## Assigned task
The records below are to be transcribed word for word.
═════ Records for this exercise
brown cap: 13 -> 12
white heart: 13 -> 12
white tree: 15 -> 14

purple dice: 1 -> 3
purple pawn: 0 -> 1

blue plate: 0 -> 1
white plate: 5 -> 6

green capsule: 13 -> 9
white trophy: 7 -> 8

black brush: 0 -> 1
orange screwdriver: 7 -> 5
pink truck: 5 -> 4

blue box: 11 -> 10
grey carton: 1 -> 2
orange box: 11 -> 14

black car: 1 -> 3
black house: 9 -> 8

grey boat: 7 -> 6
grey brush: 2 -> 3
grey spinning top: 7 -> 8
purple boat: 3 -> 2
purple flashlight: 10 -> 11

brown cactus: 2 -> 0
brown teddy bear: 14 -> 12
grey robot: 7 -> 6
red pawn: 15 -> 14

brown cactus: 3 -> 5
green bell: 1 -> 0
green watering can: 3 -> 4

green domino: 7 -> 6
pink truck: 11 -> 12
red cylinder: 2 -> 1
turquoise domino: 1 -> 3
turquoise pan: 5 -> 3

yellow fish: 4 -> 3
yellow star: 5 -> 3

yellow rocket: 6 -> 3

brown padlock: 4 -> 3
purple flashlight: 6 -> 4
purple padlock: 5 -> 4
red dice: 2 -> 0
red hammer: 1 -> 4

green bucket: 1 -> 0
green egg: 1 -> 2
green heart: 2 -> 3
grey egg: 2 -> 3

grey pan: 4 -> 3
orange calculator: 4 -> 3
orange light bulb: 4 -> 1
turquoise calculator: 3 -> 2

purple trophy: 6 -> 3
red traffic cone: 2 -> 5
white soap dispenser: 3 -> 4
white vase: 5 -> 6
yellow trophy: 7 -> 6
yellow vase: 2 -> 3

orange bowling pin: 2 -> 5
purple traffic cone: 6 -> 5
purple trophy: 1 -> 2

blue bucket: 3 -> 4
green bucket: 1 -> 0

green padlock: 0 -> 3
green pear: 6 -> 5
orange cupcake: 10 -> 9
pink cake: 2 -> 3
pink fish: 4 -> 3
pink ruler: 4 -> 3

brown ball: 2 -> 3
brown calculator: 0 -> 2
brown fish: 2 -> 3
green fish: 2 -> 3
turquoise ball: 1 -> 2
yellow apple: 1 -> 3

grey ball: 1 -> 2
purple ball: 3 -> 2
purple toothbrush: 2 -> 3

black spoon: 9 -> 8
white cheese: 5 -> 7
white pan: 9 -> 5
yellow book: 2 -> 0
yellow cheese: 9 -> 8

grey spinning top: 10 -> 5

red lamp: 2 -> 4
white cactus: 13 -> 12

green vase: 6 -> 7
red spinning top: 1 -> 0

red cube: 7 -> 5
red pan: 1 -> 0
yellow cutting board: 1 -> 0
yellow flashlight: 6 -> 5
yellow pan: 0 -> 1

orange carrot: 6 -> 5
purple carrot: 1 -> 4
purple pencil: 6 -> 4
══════════
## Solved exercise
brown cap: 13 -> 12
white heart: 13 -> 12
white tree: 15 -> 14

purple dice: 1 -> 3
purple pawn: 0 -> 1

blue plate: 0 -> 1
white plate: 5 -> 6

green capsule: 13 -> 9
white trophy: 7 -> 8

black brush: 0 -> 1
orange screwdriver: 7 -> 5
pink truck: 5 -> 4

blue box: 11 -> 10
grey carton: 1 -> 2
orange box: 11 -> 14

black car: 1 -> 3
black house: 9 -> 8

grey boat: 7 -> 6
grey brush: 2 -> 3
grey spinning top: 7 -> 8
purple boat: 3 -> 2
purple flashlight: 10 -> 11

brown cactus: 2 -> 0
brown teddy bear: 14 -> 12
grey robot: 7 -> 6
red pawn: 15 -> 14

brown cactus: 3 -> 5
green bell: 1 -> 0
green watering can: 3 -> 4

green domino: 7 -> 6
pink truck: 11 -> 12
red cylinder: 2 -> 1
turquoise domino: 1 -> 3
turquoise pan: 5 -> 3

yellow fish: 4 -> 3
yellow star: 5 -> 3

yellow rocket: 6 -> 3

brown padlock: 4 -> 3
purple flashlight: 6 -> 4
purple padlock: 5 -> 4
red dice: 2 -> 0
red hammer: 1 -> 4

green bucket: 1 -> 0
green egg: 1 -> 2
green heart: 2 -> 3
grey egg: 2 -> 3

grey pan: 4 -> 3
orange calculator: 4 -> 3
orange light bulb: 4 -> 1
turquoise calculator: 3 -> 2

purple trophy: 6 -> 3
red traffic cone: 2 -> 5
white soap dispenser: 3 -> 4
white vase: 5 -> 6
yellow trophy: 7 -> 6
yellow vase: 2 -> 3

orange bowling pin: 2 -> 5
purple traffic cone: 6 -> 5
purple trophy: 1 -> 2

blue bucket: 3 -> 4
green bucket: 1 -> 0

green padlock: 0 -> 3
green pear: 6 -> 5
orange cupcake: 10 -> 9
pink cake: 2 -> 3
pink fish: 4 -> 3
pink ruler: 4 -> 3

brown ball: 2 -> 3
brown calculator: 0 -> 2
brown fish: 2 -> 3
green fish: 2 -> 3
turquoise ball: 1 -> 2
yellow apple: 1 -> 3

grey ball: 1 -> 2
purple ball: 3 -> 2
purple toothbrush: 2 -> 3

black spoon: 9 -> 8
white cheese: 5 -> 7
white pan: 9 -> 5
yellow book: 2 -> 0
yellow cheese: 9 -> 8

grey spinning top: 10 -> 5

red lamp: 2 -> 4
white cactus: 13 -> 12

green vase: 6 -> 7
red spinning top: 1 -> 0

red cube: 7 -> 5
red pan: 1 -> 0
yellow cutting board: 1 -> 0
yellow flashlight: 6 -> 5
yellow pan: 0 -> 1

orange carrot: 6 -> 5
purple carrot: 1 -> 4
purple pencil: 6 -> 4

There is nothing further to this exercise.